→ PROBLEM DESCRIPTION: Copy out the complete listing, word for word.

→ RECORDS PROVIDED:
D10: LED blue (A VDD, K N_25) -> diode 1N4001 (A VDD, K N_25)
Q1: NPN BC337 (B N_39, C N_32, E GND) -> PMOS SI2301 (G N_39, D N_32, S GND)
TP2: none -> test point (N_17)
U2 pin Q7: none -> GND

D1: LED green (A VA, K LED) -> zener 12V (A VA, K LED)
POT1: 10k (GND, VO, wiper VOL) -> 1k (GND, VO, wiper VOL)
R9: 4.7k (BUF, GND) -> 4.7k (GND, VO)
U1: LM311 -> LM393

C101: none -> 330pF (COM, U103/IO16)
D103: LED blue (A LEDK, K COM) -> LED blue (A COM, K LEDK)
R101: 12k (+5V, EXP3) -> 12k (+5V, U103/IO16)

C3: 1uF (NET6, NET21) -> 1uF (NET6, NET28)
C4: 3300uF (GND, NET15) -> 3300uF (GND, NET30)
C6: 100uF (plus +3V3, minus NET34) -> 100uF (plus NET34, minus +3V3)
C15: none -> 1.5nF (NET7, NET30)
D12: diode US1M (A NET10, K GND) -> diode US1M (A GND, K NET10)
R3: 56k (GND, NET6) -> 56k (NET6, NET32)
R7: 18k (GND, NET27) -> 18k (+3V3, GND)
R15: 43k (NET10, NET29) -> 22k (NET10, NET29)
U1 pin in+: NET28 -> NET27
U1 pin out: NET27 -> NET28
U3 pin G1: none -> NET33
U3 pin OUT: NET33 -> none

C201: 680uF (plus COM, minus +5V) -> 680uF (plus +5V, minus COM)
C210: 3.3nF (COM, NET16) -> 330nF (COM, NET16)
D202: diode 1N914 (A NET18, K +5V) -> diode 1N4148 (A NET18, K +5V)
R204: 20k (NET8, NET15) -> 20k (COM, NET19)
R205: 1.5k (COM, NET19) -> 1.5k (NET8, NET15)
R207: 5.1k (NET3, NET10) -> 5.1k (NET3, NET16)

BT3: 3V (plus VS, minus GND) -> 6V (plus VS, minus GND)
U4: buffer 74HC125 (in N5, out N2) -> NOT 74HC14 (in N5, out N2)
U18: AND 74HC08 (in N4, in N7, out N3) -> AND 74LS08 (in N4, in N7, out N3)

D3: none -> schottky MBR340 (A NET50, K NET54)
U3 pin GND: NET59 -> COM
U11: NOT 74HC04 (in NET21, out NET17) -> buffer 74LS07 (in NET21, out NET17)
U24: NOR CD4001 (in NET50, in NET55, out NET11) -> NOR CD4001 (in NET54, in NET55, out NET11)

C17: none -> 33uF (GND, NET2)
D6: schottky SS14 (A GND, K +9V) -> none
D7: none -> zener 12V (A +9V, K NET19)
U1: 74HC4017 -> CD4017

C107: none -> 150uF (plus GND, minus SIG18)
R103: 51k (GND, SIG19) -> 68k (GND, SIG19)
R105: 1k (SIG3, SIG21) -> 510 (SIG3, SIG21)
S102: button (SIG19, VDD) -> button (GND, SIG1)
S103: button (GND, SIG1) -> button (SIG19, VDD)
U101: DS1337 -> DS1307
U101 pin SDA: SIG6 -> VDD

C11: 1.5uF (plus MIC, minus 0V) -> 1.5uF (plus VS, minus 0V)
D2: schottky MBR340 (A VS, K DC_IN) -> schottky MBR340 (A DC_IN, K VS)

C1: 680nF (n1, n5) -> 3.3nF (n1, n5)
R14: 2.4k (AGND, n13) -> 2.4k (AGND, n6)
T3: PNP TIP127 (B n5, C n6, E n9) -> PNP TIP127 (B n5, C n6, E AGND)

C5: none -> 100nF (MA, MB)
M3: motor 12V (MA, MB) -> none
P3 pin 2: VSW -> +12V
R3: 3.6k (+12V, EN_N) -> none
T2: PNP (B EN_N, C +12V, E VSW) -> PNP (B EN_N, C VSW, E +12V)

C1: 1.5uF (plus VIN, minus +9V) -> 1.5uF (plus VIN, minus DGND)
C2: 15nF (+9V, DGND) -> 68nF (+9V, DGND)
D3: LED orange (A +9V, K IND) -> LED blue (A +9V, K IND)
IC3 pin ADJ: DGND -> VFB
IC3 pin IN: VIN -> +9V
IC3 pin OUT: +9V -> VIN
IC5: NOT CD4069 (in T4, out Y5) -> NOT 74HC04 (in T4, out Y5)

→ RESULT OF THE EXERCISE:
D10: LED blue (A VDD, K N_25) -> diode 1N4001 (A VDD, K N_25)
Q1: NPN BC337 (B N_39, C N_32, E GND) -> PMOS SI2301 (G N_39, D N_32, S GND)
TP2: none -> test point (N_17)
U2 pin Q7: none -> GND

D1: LED green (A VA, K LED) -> zener 12V (A VA, K LED)
POT1: 10k (GND, VO, wiper VOL) -> 1k (GND, VO, wiper VOL)
R9: 4.7k (BUF, GND) -> 4.7k (GND, VO)
U1: LM311 -> LM393

C101: none -> 330pF (COM, U103/IO16)
D103: LED blue (A LEDK, K COM) -> LED blue (A COM, K LEDK)
R101: 12k (+5V, EXP3) -> 12k (+5V, U103/IO16)

C3: 1uF (NET6, NET21) -> 1uF (NET6, NET28)
C4: 3300uF (GND, NET15) -> 3300uF (GND, NET30)
C6: 100uF (plus +3V3, minus NET34) -> 100uF (plus NET34, minus +3V3)
C15: none -> 1.5nF (NET7, NET30)
D12: diode US1M (A NET10, K GND) -> diode US1M (A GND, K NET10)
R3: 56k (GND, NET6) -> 56k (NET6, NET32)
R7: 18k (GND, NET27) -> 18k (+3V3, GND)
R15: 43k (NET10, NET29) -> 22k (NET10, NET29)
U1 pin in+: NET28 -> NET27
U1 pin out: NET27 -> NET28
U3 pin G1: none -> NET33
U3 pin OUT: NET33 -> none

C201: 680uF (plus COM, minus +5V) -> 680uF (plus +5V, minus COM)
C210: 3.3nF (COM, NET16) -> 330nF (COM, NET16)
D202: diode 1N914 (A NET18, K +5V) -> diode 1N4148 (A NET18, K +5V)
R204: 20k (NET8, NET15) -> 20k (COM, NET19)
R205: 1.5k (COM, NET19) -> 1.5k (NET8, NET15)
R207: 5.1k (NET3, NET10) -> 5.1k (NET3, NET16)

BT3: 3V (plus VS, minus GND) -> 6V (plus VS, minus GND)
U4: buffer 74HC125 (in N5, out N2) -> NOT 74HC14 (in N5, out N2)
U18: AND 74HC08 (in N4, in N7, out N3) -> AND 74LS08 (in N4, in N7, out N3)

D3: none -> schottky MBR340 (A NET50, K NET54)
U3 pin GND: NET59 -> COM
U11: NOT 74HC04 (in NET21, out NET17) -> buffer 74LS07 (in NET21, out NET17)
U24: NOR CD4001 (in NET50, in NET55, out NET11) -> NOR CD4001 (in NET54, in NET55, out NET11)

C17: none -> 33uF (GND, NET2)
D6: schottky SS14 (A GND, K +9V) -> none
D7: none -> zener 12V (A +9V, K NET19)
U1: 74HC4017 -> CD4017

C107: none -> 150uF (plus GND, minus SIG18)
R103: 51k (GND, SIG19) -> 68k (GND, SIG19)
R105: 1k (SIG3, SIG21) -> 510 (SIG3, SIG21)
S102: button (SIG19, VDD) -> button (GND, SIG1)
S103: button (GND, SIG1) -> button (SIG19, VDD)
U101: DS1337 -> DS1307
U101 pin SDA: SIG6 -> VDD

C11: 1.5uF (plus MIC, minus 0V) -> 1.5uF (plus VS, minus 0V)
D2: schottky MBR340 (A VS, K DC_IN) -> schottky MBR340 (A DC_IN, K VS)

C1: 680nF (n1, n5) -> 3.3nF (n1, n5)
R14: 2.4k (AGND, n13) -> 2.4k (AGND, n6)
T3: PNP TIP127 (B n5, C n6, E n9) -> PNP TIP127 (B n5, C n6, E AGND)

C5: none -> 100nF (MA, MB)
M3: motor 12V (MA, MB) -> none
P3 pin 2: VSW -> +12V
R3: 3.6k (+12V, EN_N) -> none
T2: PNP (B EN_N, C +12V, E VSW) -> PNP (B EN_N, C VSW, E +12V)

C1: 1.5uF (plus VIN, minus +9V) -> 1.5uF (plus VIN, minus DGND)
C2: 15nF (+9V, DGND) -> 68nF (+9V, DGND)
D3: LED orange (A +9V, K IND) -> LED blue (A +9V, K IND)
IC3 pin ADJ: DGND -> VFB
IC3 pin IN: VIN -> +9V
IC3 pin OUT: +9V -> VIN
IC5: NOT CD4069 (in T4, out Y5) -> NOT 74HC04 (in T4, out Y5)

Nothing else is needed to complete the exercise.